== RECORDS FOR PROCESSING ==
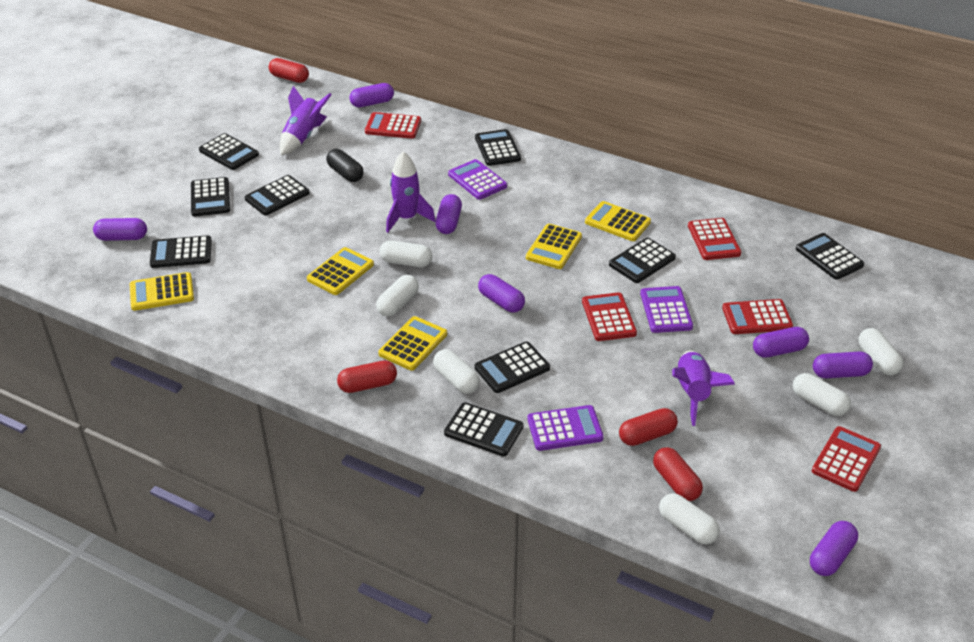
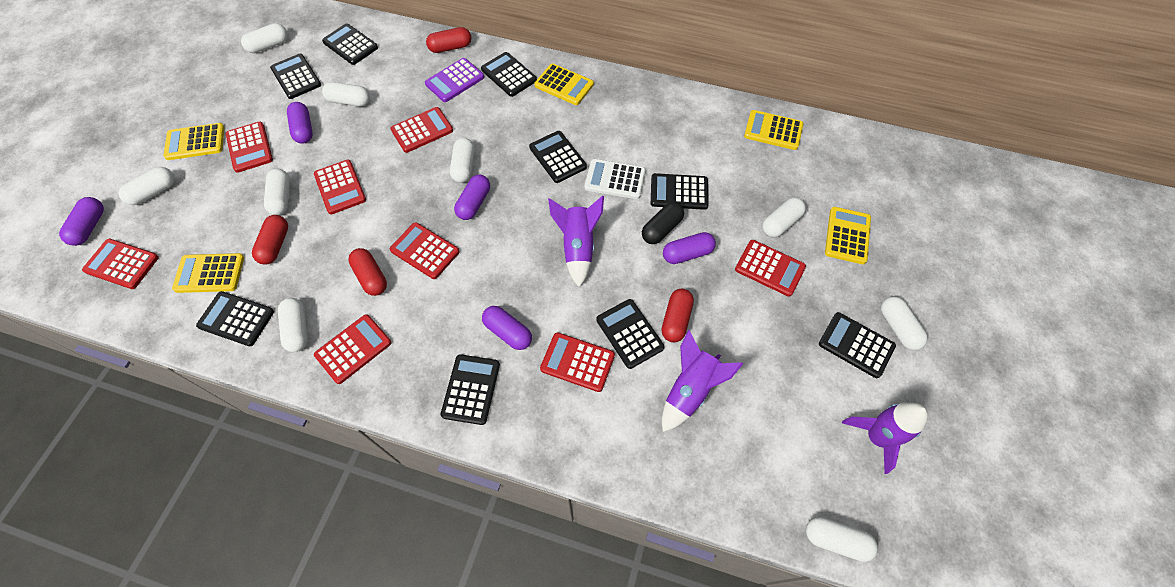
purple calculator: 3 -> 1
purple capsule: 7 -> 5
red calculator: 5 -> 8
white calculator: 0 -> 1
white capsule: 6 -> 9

...

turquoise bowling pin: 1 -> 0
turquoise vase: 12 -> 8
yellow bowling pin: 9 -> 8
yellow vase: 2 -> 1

== PROBLEM TO SOLVE ==
Each line above that contains the string "bowling" should be copied.

== SOLUTION FOR THIS EXERCISE ==
turquoise bowling pin: 1 -> 0
yellow bowling pin: 9 -> 8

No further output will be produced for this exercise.